> The data
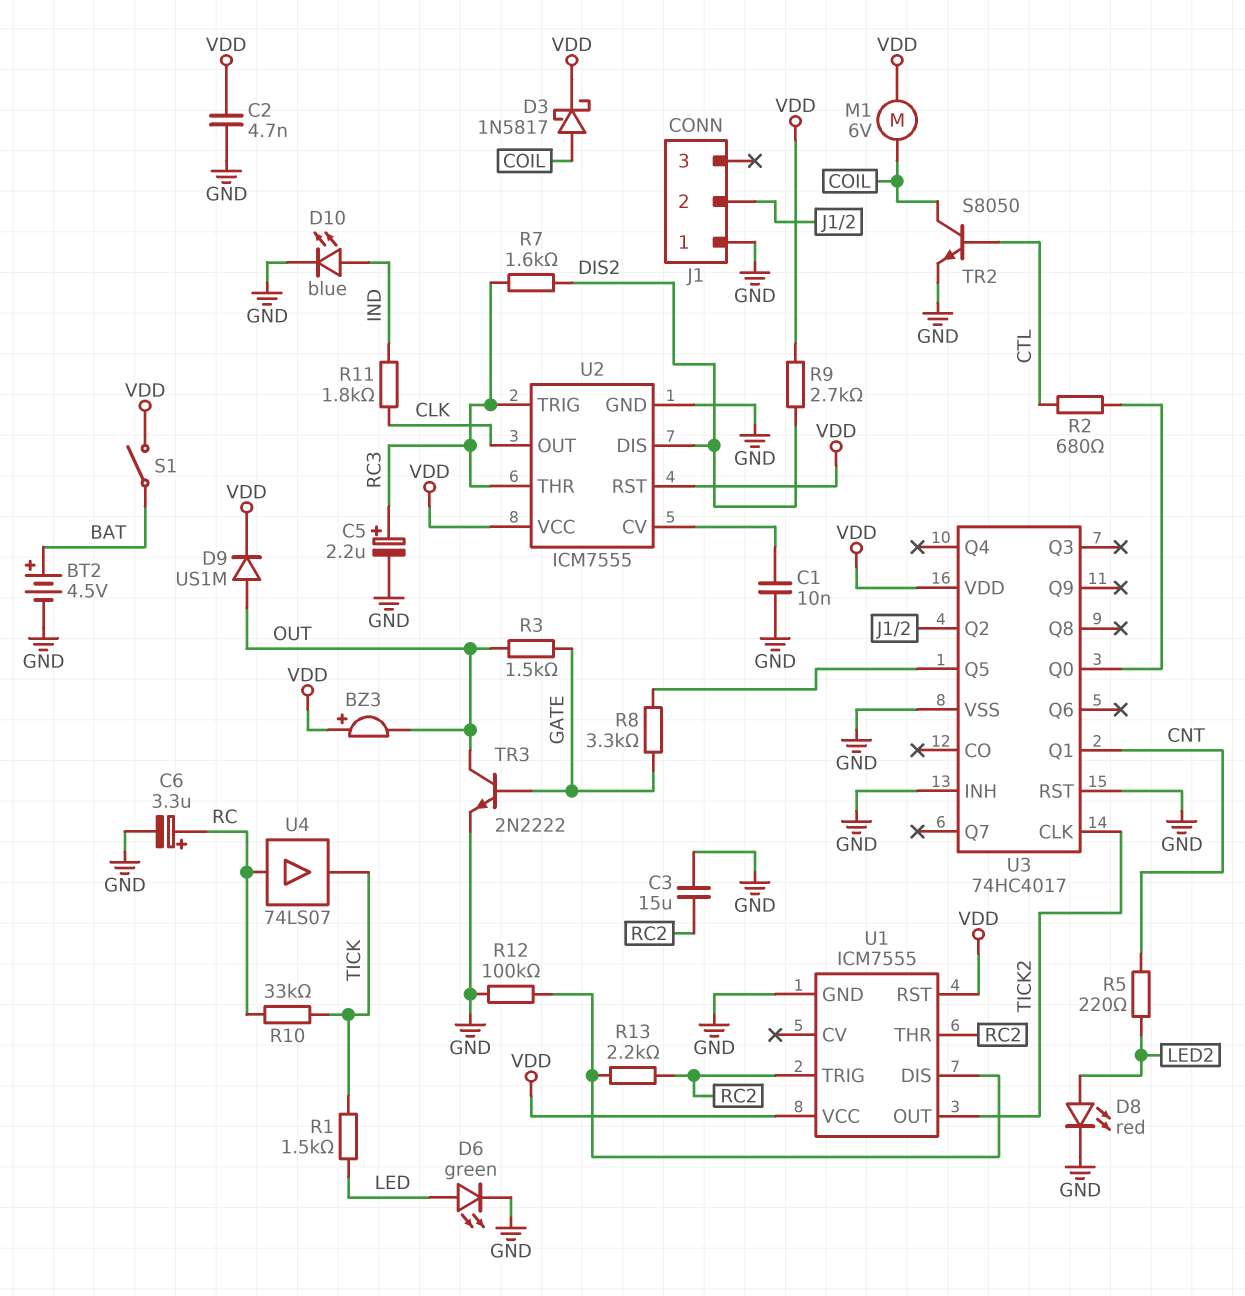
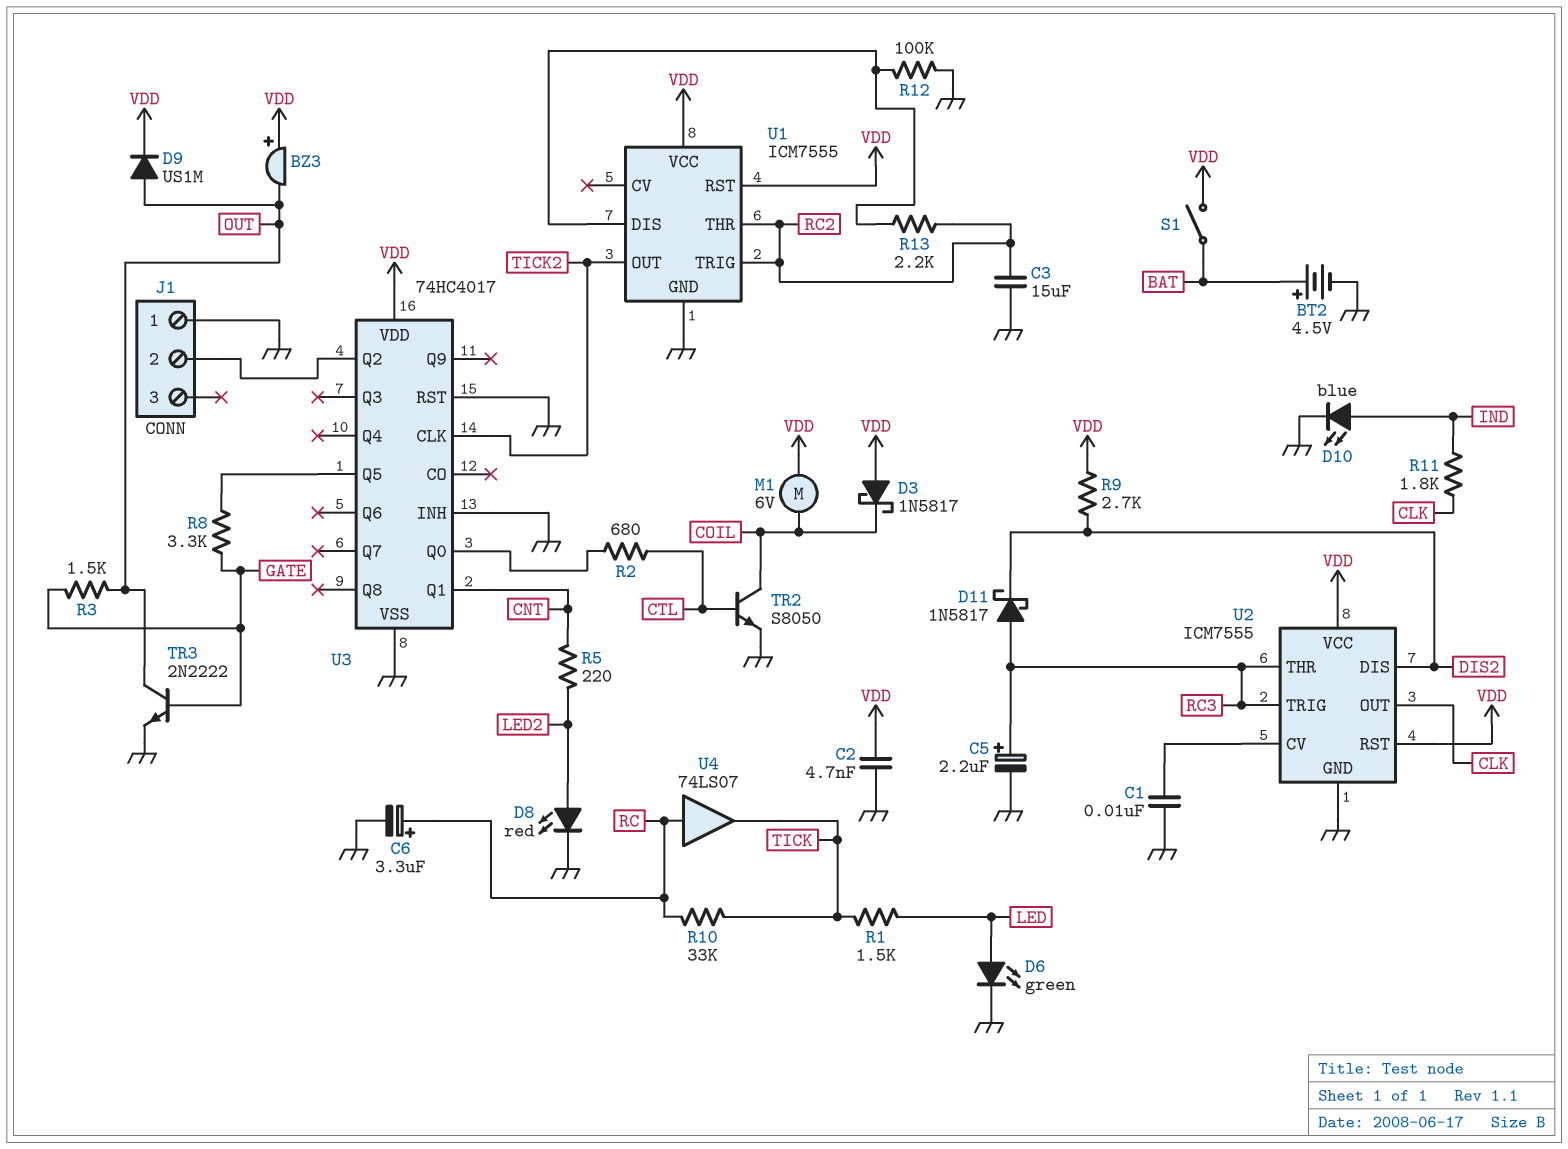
D3: schottky 1N5817 (A COIL, K VDD) -> schottky 1N5817 (A VDD, K COIL)
D11: none -> schottky 1N5817 (A RC3, K DIS2)
R7: 1.6k (DIS2, RC3) -> none

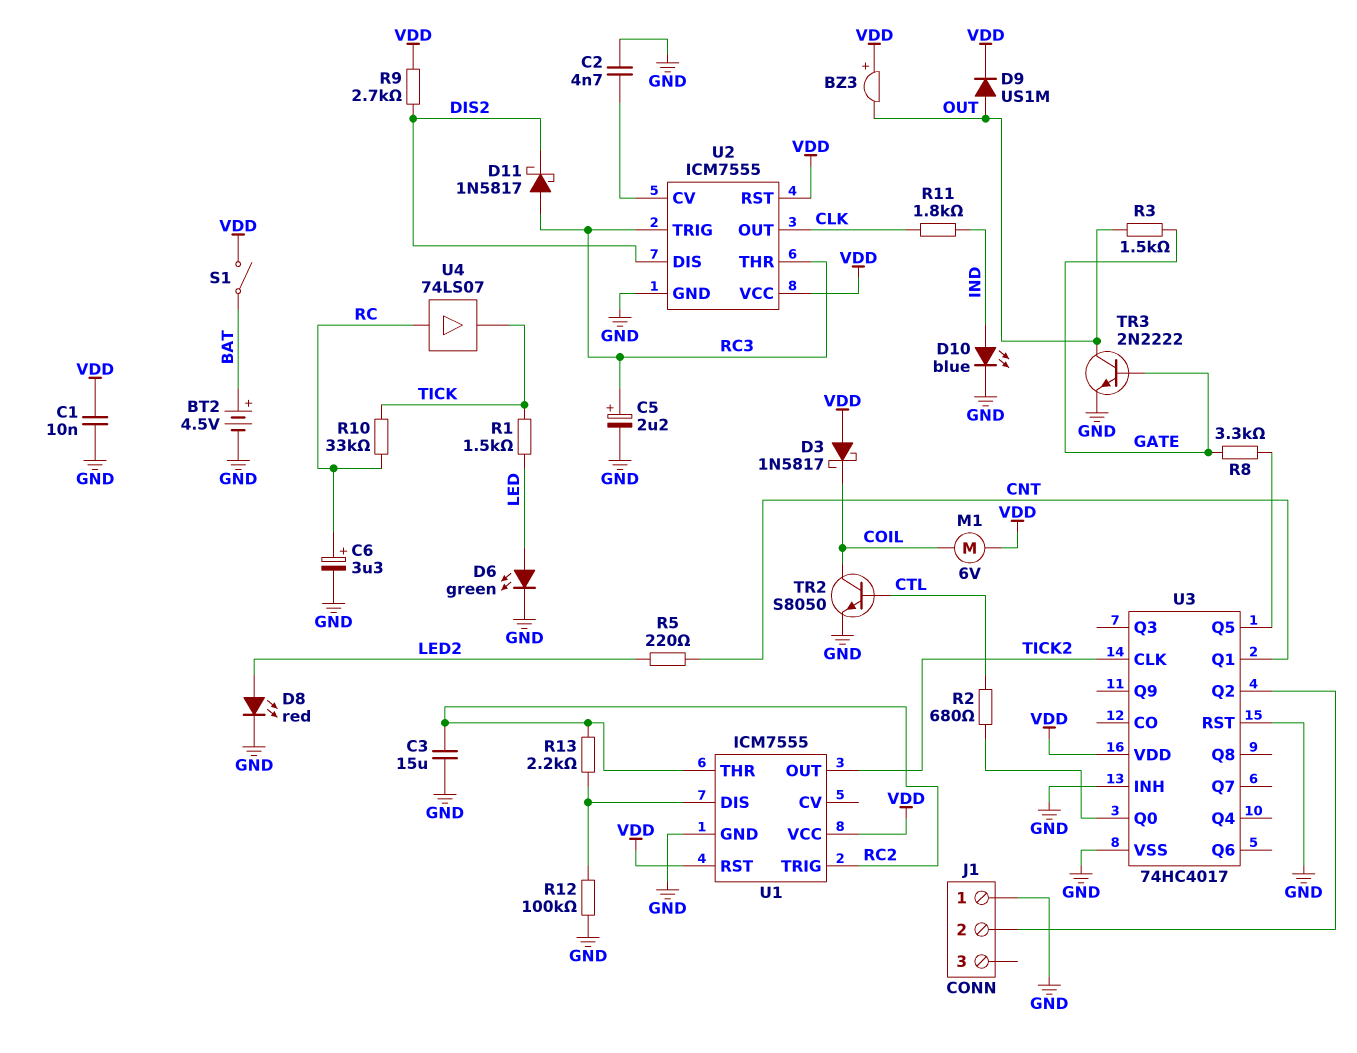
C1: 10nF (GND, U2/CV) -> 10nF (GND, VDD)
C2: 4.7nF (GND, VDD) -> 4.7nF (GND, U2/CV)

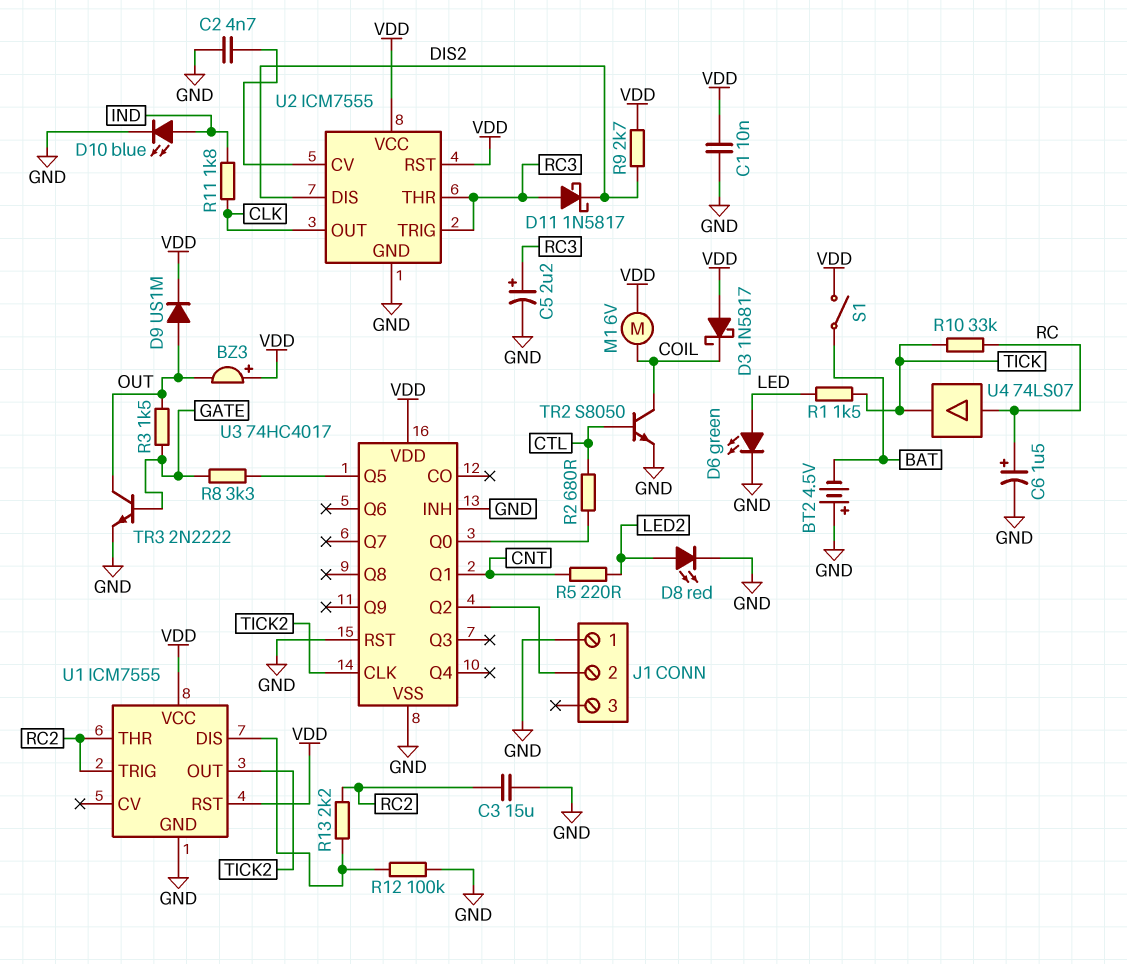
BT2: 4.5V (plus BAT, minus GND) -> 4.5V (plus GND, minus BAT)
C6: 3.3uF (plus RC, minus GND) -> 1.5uF (plus RC, minus GND)

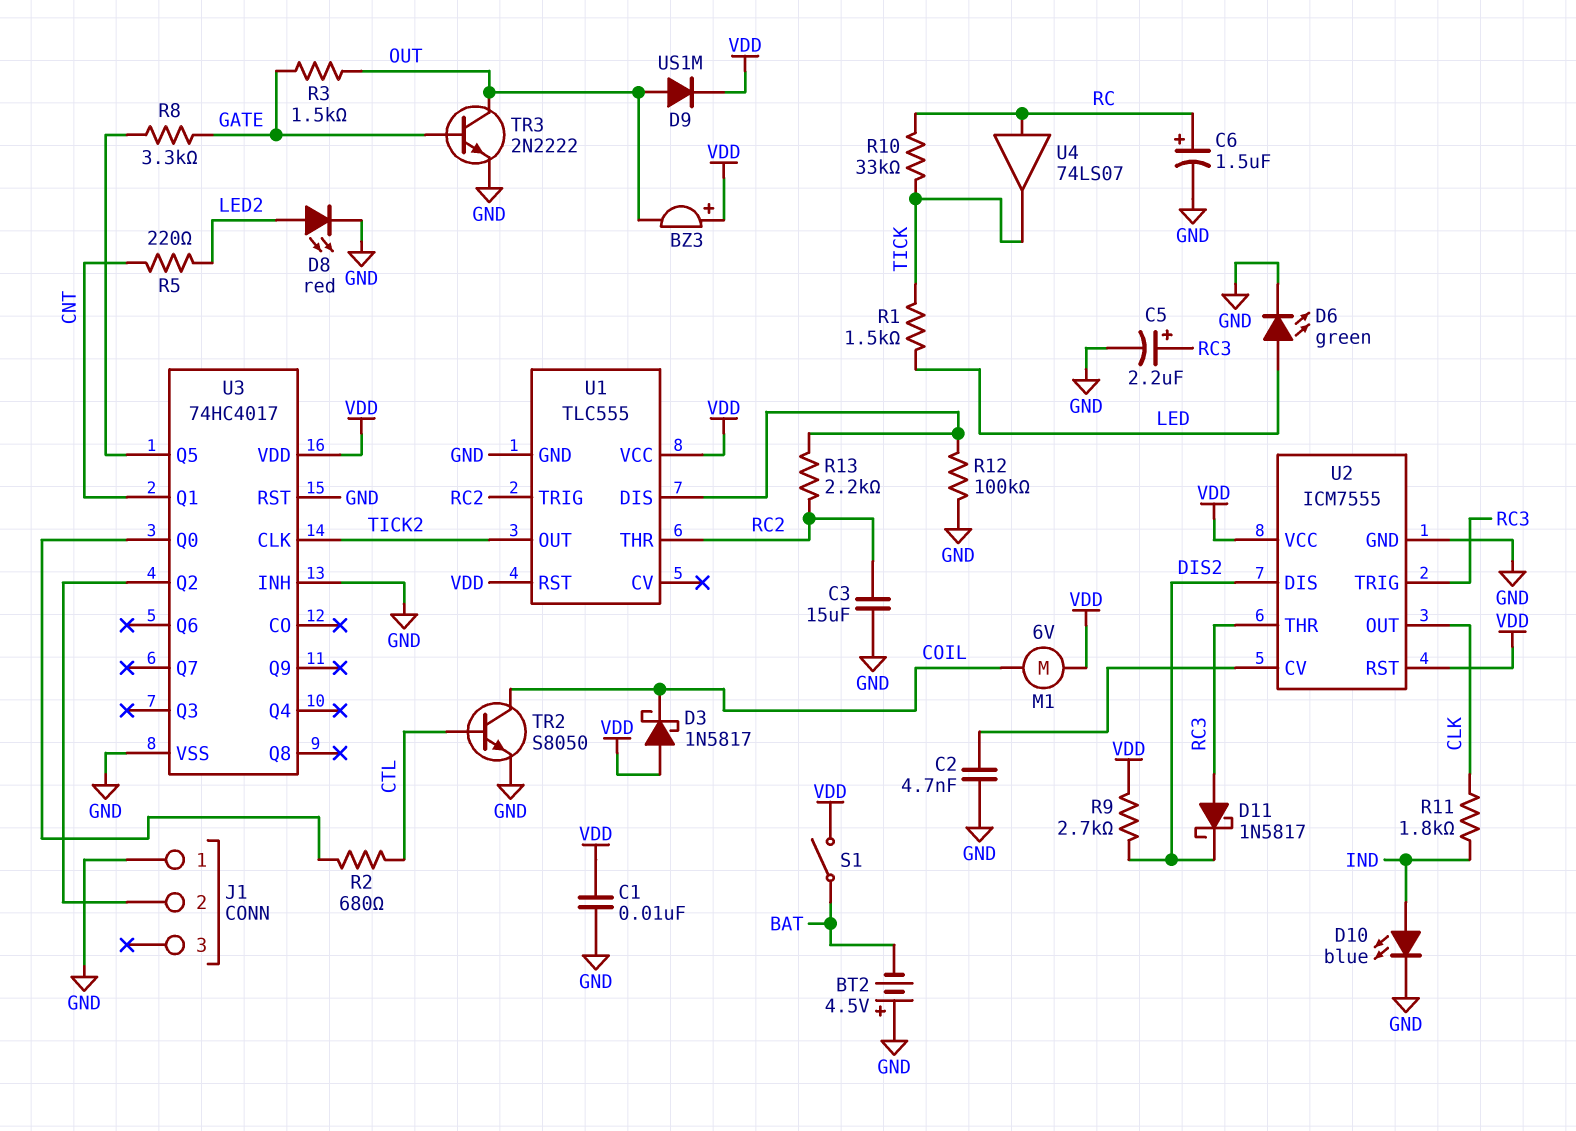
U1: ICM7555 -> TLC555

> Work item
Out of the material above, select every line that holds the string "none".

> Reply
D11: none -> schottky 1N5817 (A RC3, K DIS2)
R7: 1.6k (DIS2, RC3) -> none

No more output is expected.